*DATA EXTRACT*
"""

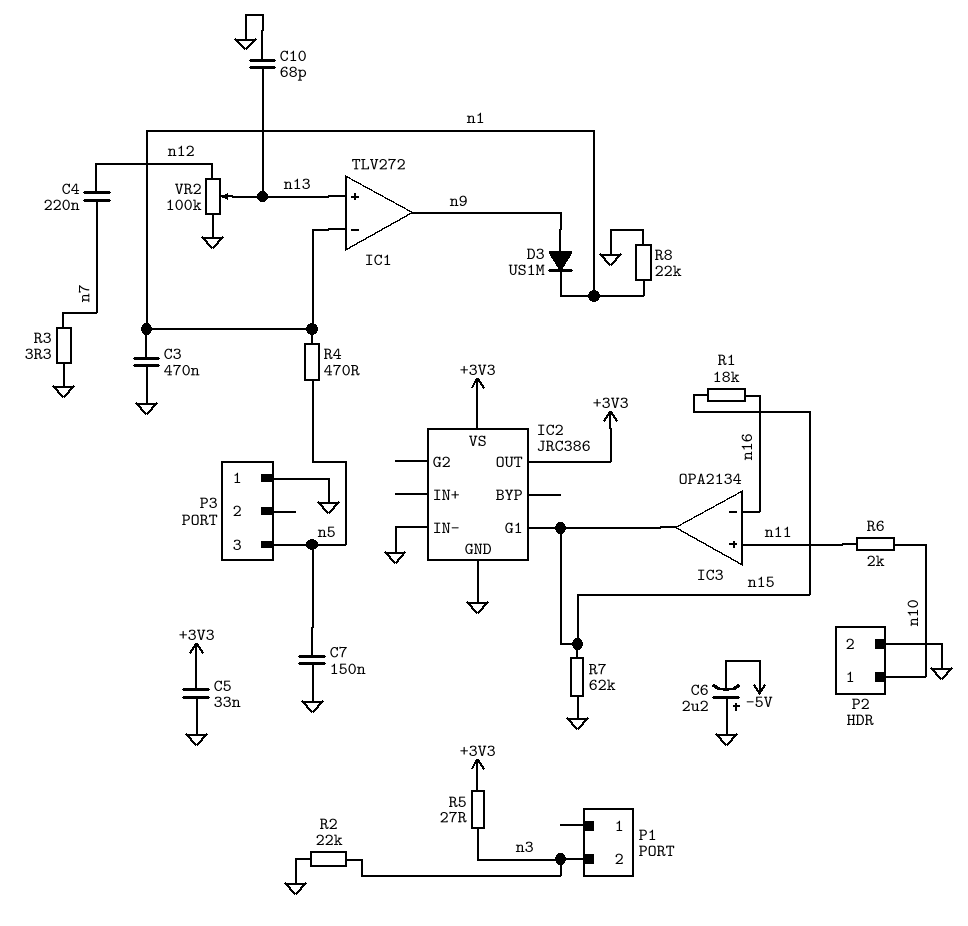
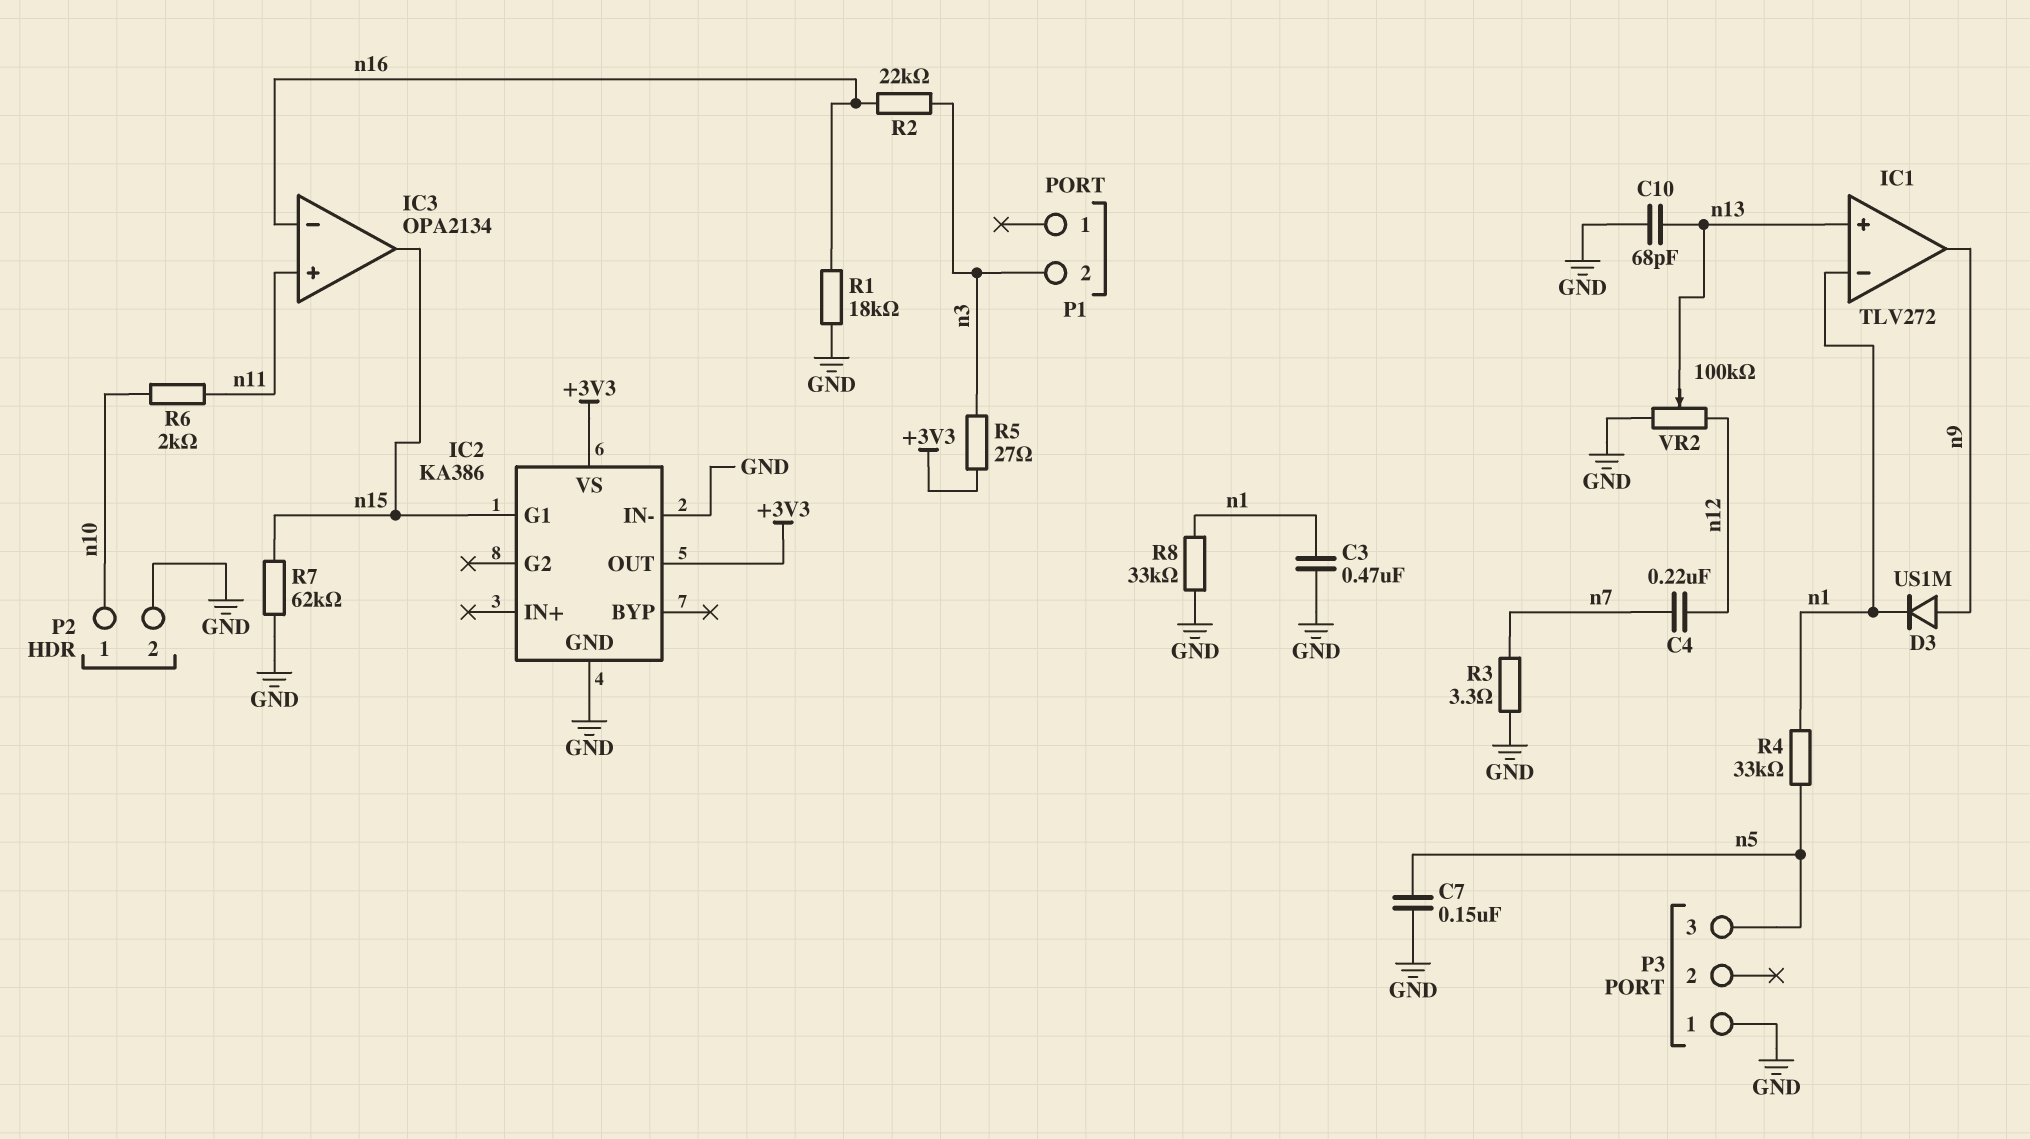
C5: 33nF (+3V3, GND) -> none
C6: 2.2uF (plus GND, minus -5V) -> none
IC2: JRC386 -> KA386
R1: 18k (n15, n16) -> 18k (GND, n16)
R2: 22k (GND, n3) -> 22k (n3, n16)
R4: 470 (n1, n5) -> 33k (n1, n5)
R8: 22k (GND, n1) -> 33k (GND, n1)

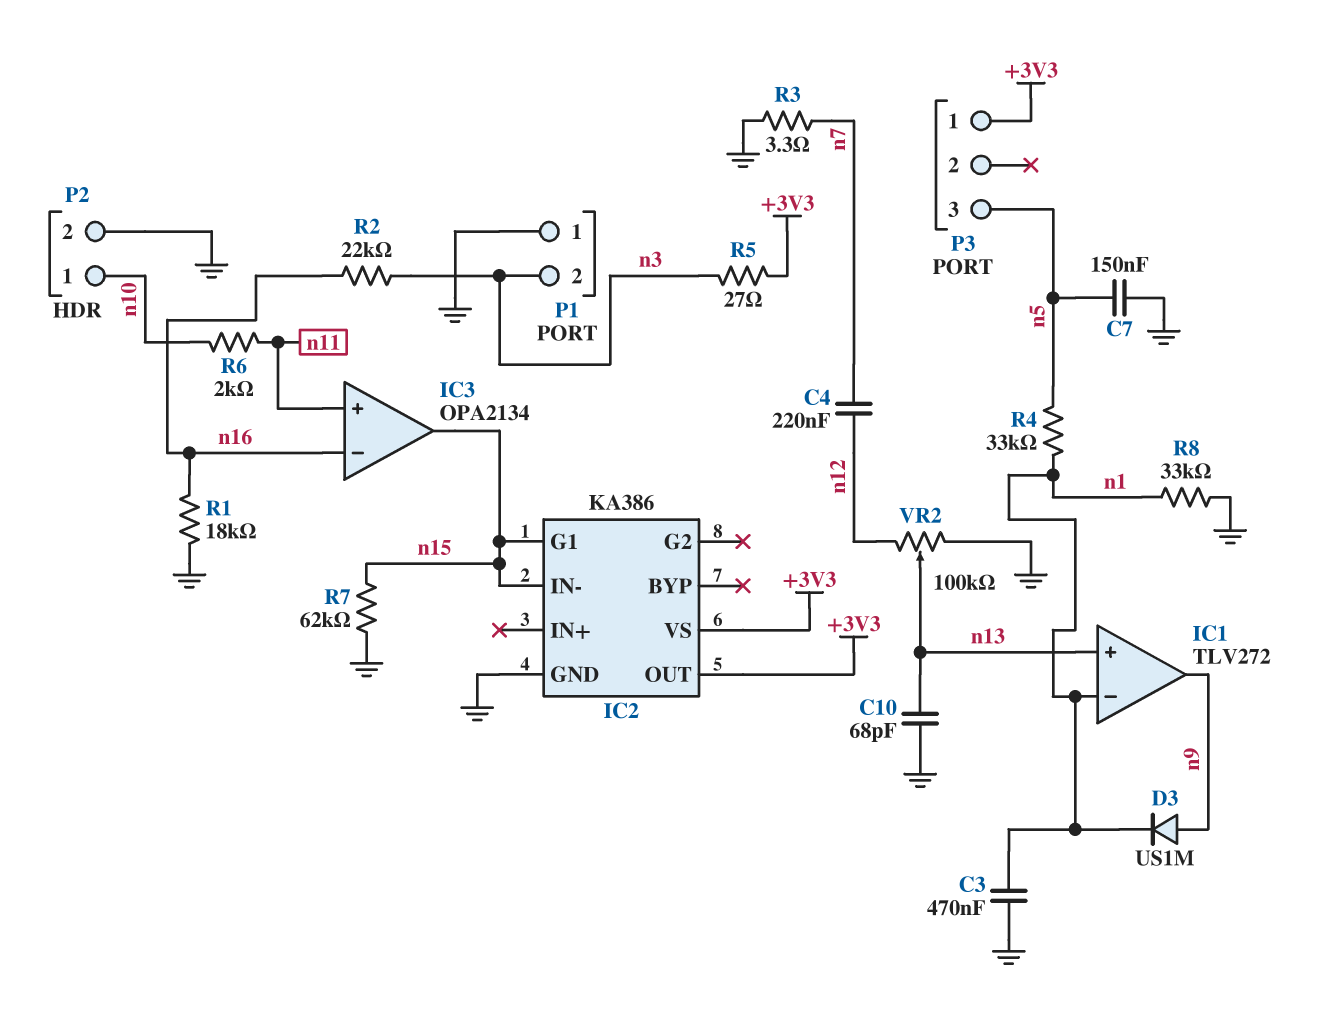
IC2 pin IN-: GND -> n15
P1 pin 1: none -> GND
P3 pin 1: GND -> +3V3

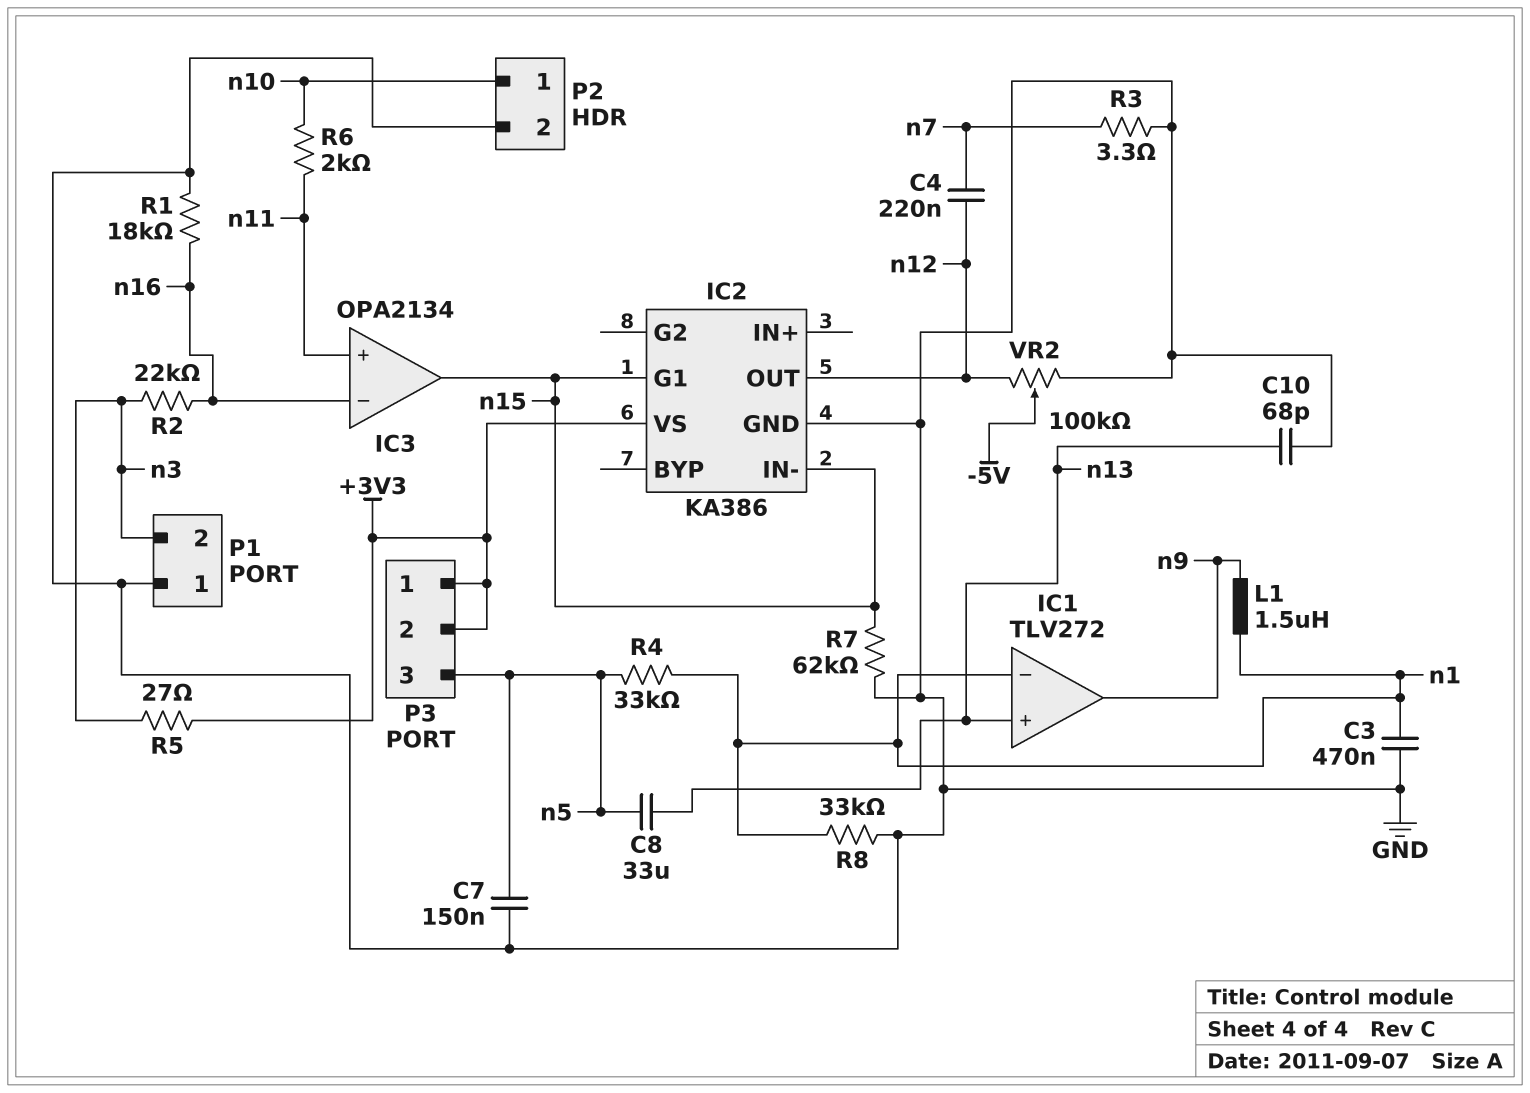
C8: none -> 33uF (n5, n13)
D3: diode US1M (A n9, K n1) -> none
IC2 pin OUT: +3V3 -> n12
L1: none -> 1.5uH (n1, n9)
P3 pin 2: none -> +3V3
VR2: 100k (GND, n12, wiper n13) -> 100k (GND, n12, wiper -5V)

"""

*WHAT TO WORK ON*
Nothing but the lines from the line that contains "IC2 pin OUT: +3V3 -> n12" to the last line of the records above should appear in the answer; please copy them exactly.

*EXPECTED ANSWER*
IC2 pin OUT: +3V3 -> n12
L1: none -> 1.5uH (n1, n9)
P3 pin 2: none -> +3V3
VR2: 100k (GND, n12, wiper n13) -> 100k (GND, n12, wiper -5V)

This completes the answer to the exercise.